***** Materials provided

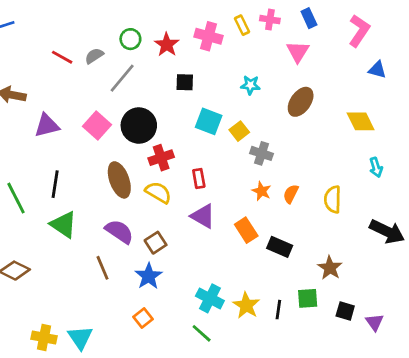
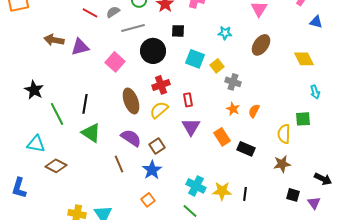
gray line: (122, 78) -> (133, 28), turned 35
purple triangle: (47, 126) -> (80, 47), moved
black circle: (139, 126) -> (153, 51), moved
yellow semicircle: (158, 192) -> (159, 110), turned -72
yellow semicircle: (333, 199) -> (284, 134), moved
purple triangle: (203, 216) -> (191, 127), turned 30
black arrow: (387, 232) -> (323, 179), moved, size x0.7
brown star: (330, 268) -> (282, 164), turned 30
green square: (308, 298) -> (303, 119), moved
yellow star: (246, 305) -> (222, 191), turned -30

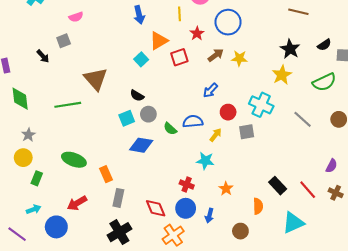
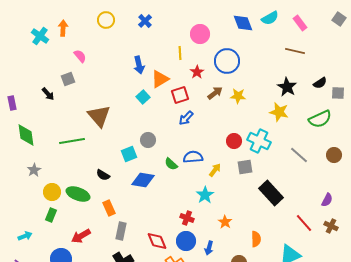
blue arrow: (139, 15) -> (139, 65), moved
pink semicircle: (76, 17) -> (80, 56), turned -112
yellow star: (282, 75) -> (279, 112), turned -30
blue arrow: (210, 90) -> (186, 118), moved
black semicircle: (137, 96) -> (103, 175), moved
red circle: (228, 112) -> (234, 141), moved
gray circle: (148, 114) -> (148, 140), moved
yellow circle: (23, 158) -> (52, 192), moved
cyan star: (205, 161) -> (205, 195), turned 30
green rectangle: (37, 178) -> (51, 215), moved
black rectangle: (278, 186) -> (271, 193), moved, size x1.4
cyan arrow: (34, 209) -> (25, 236), moved

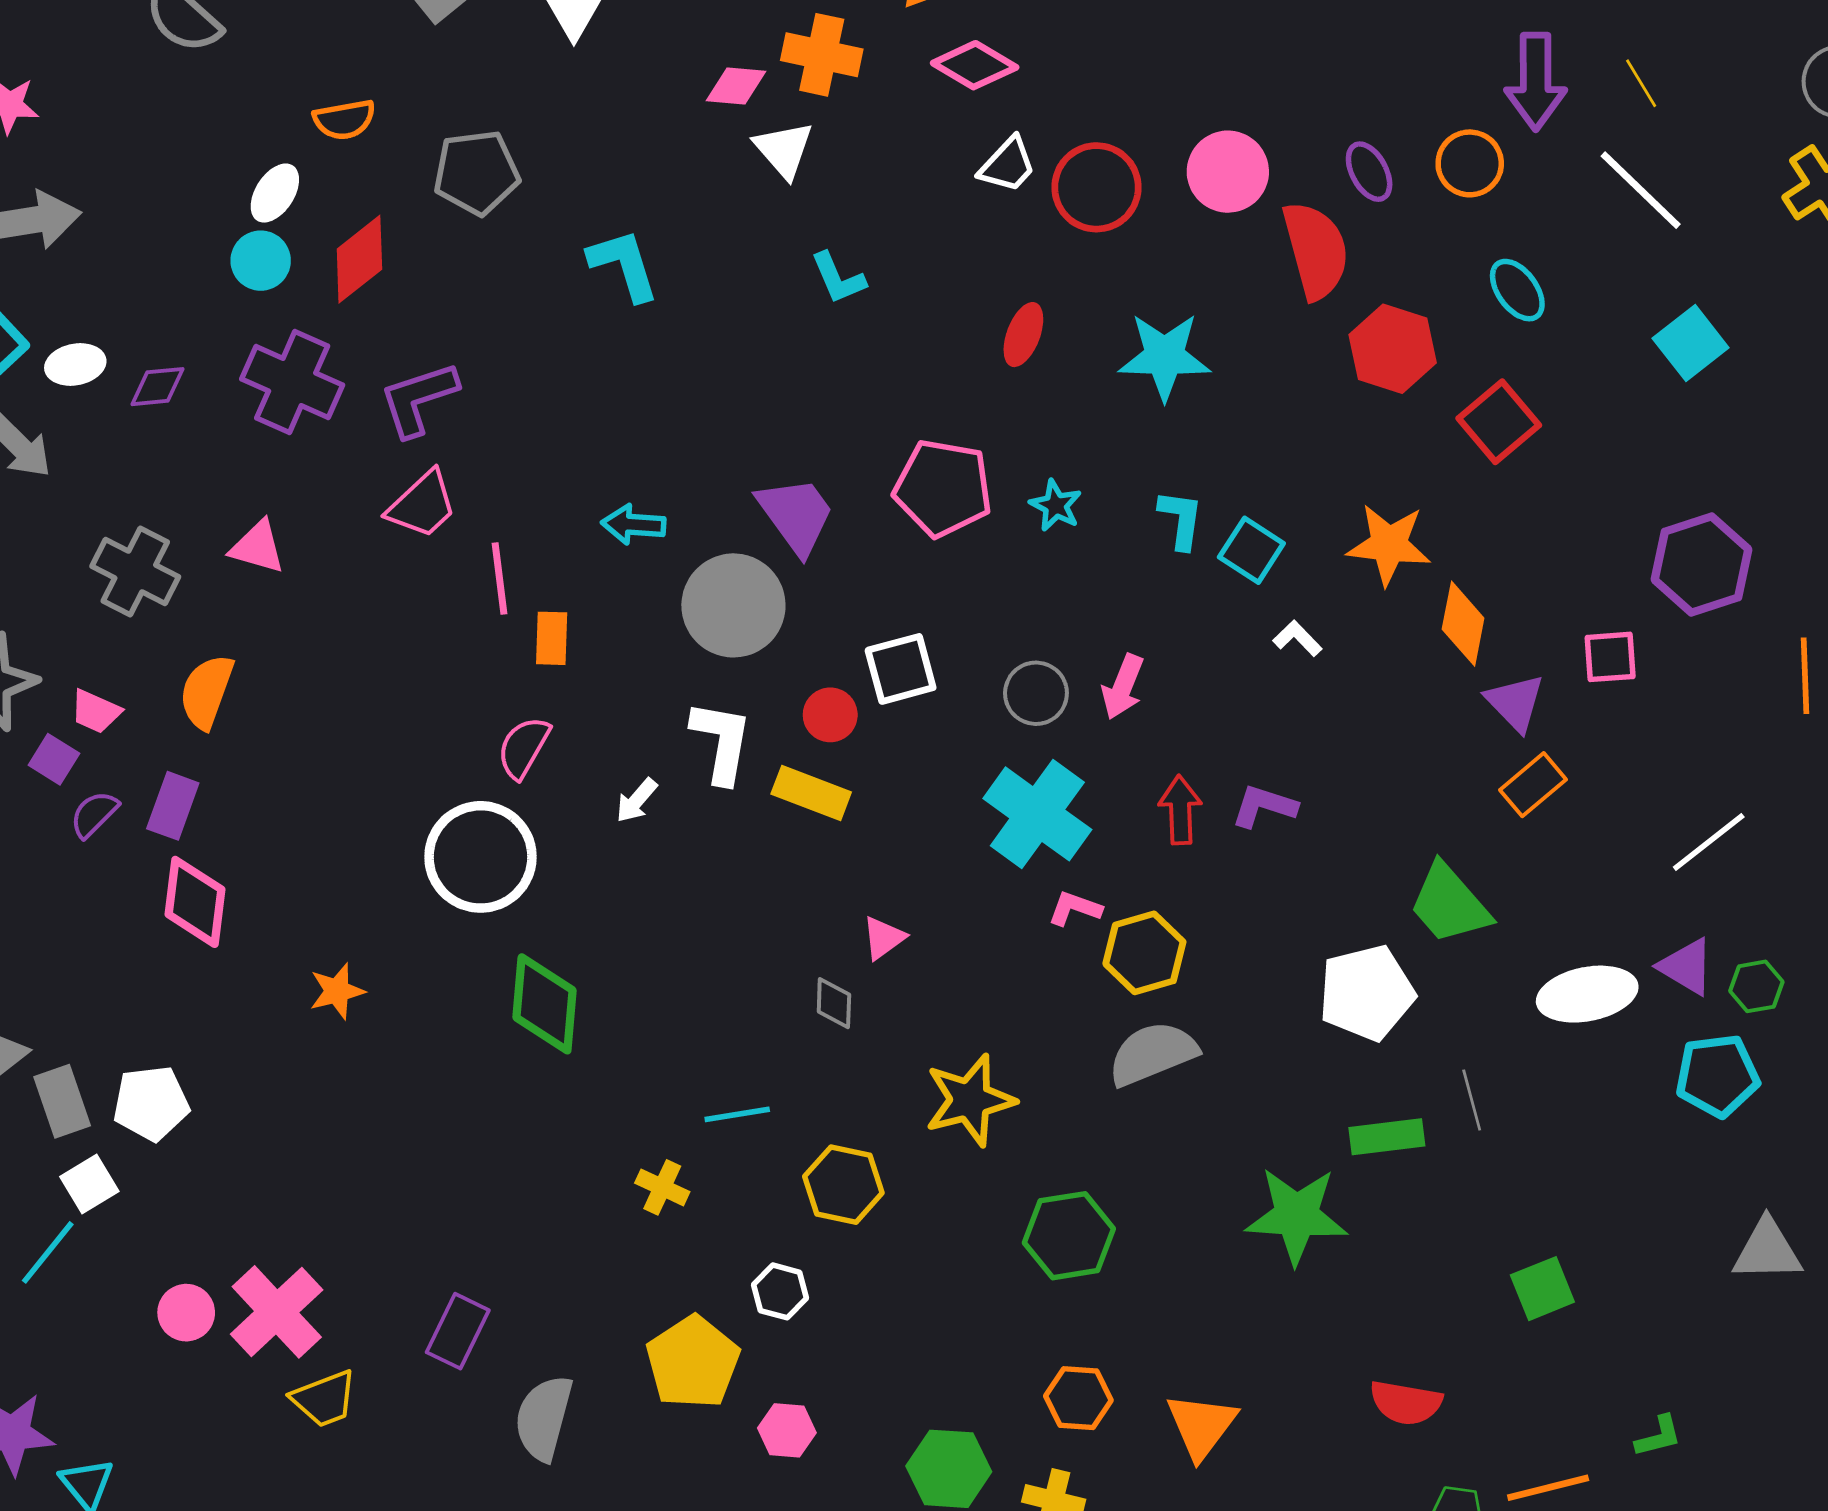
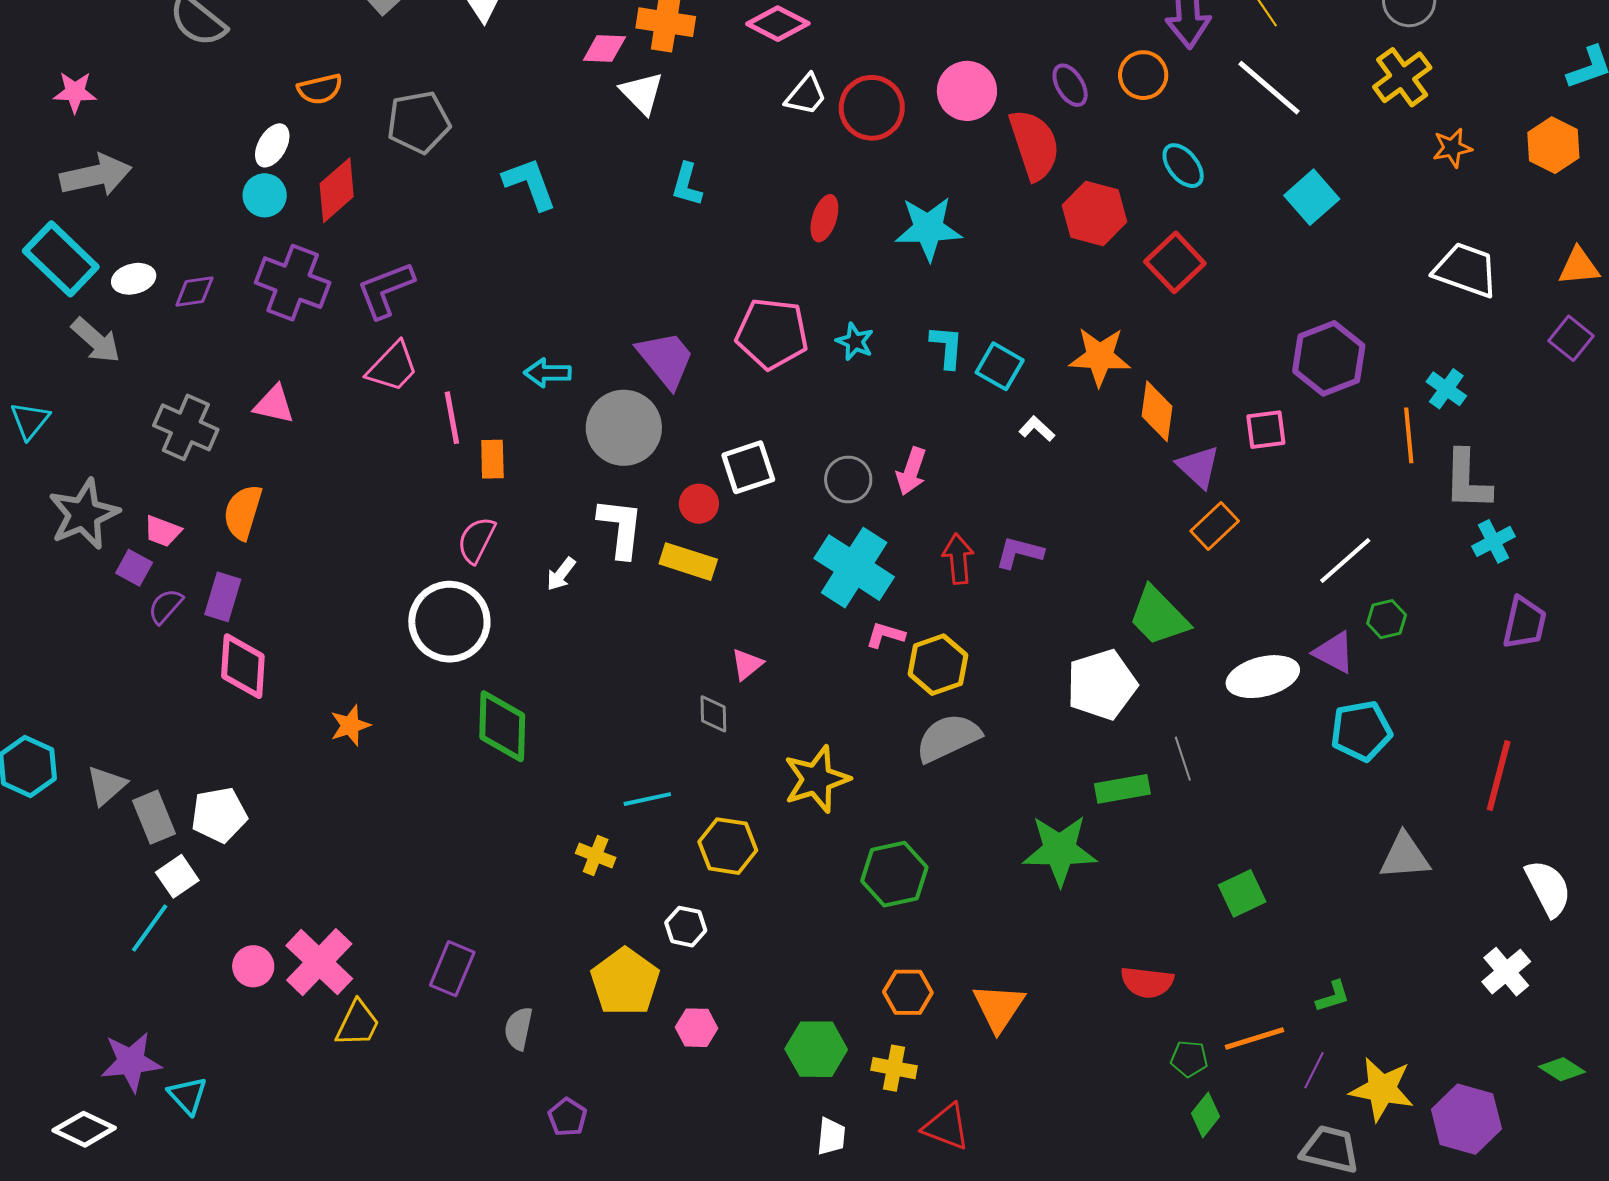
cyan L-shape: (838, 278) -> (687, 185), turned 42
green hexagon: (1756, 986) -> (1387, 619), moved
yellow trapezoid: (324, 1399) -> (358, 1024), turned -40
gray semicircle: (544, 1418) -> (518, 1029), size x0.7

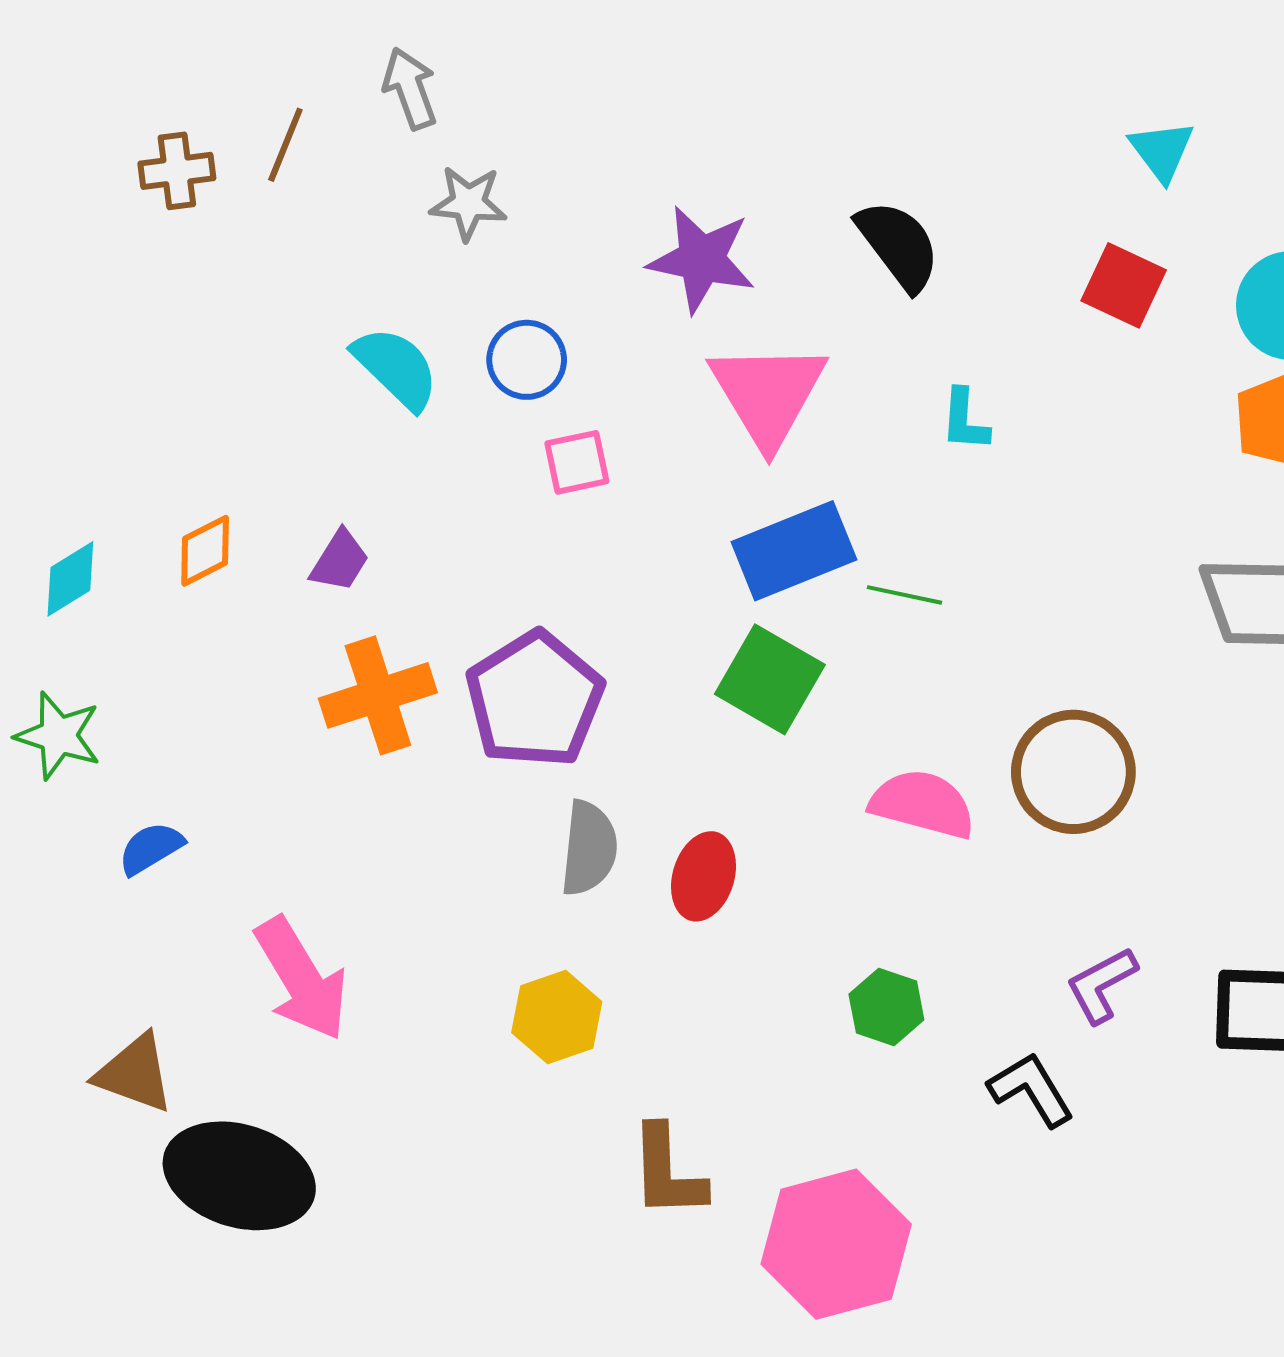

**********

Would it be possible to reproduce the material word for word, images omitted?

gray line: (122, 78) -> (133, 28), turned 35
purple triangle: (47, 126) -> (80, 47), moved
black circle: (139, 126) -> (153, 51), moved
yellow semicircle: (158, 192) -> (159, 110), turned -72
yellow semicircle: (333, 199) -> (284, 134), moved
purple triangle: (203, 216) -> (191, 127), turned 30
black arrow: (387, 232) -> (323, 179), moved, size x0.7
brown star: (330, 268) -> (282, 164), turned 30
green square: (308, 298) -> (303, 119), moved
yellow star: (246, 305) -> (222, 191), turned -30

blue arrow: (139, 15) -> (139, 65), moved
pink semicircle: (76, 17) -> (80, 56), turned -112
yellow star: (282, 75) -> (279, 112), turned -30
blue arrow: (210, 90) -> (186, 118), moved
black semicircle: (137, 96) -> (103, 175), moved
red circle: (228, 112) -> (234, 141), moved
gray circle: (148, 114) -> (148, 140), moved
yellow circle: (23, 158) -> (52, 192), moved
cyan star: (205, 161) -> (205, 195), turned 30
green rectangle: (37, 178) -> (51, 215), moved
black rectangle: (278, 186) -> (271, 193), moved, size x1.4
cyan arrow: (34, 209) -> (25, 236), moved

cyan L-shape: (838, 278) -> (687, 185), turned 42
green hexagon: (1756, 986) -> (1387, 619), moved
yellow trapezoid: (324, 1399) -> (358, 1024), turned -40
gray semicircle: (544, 1418) -> (518, 1029), size x0.7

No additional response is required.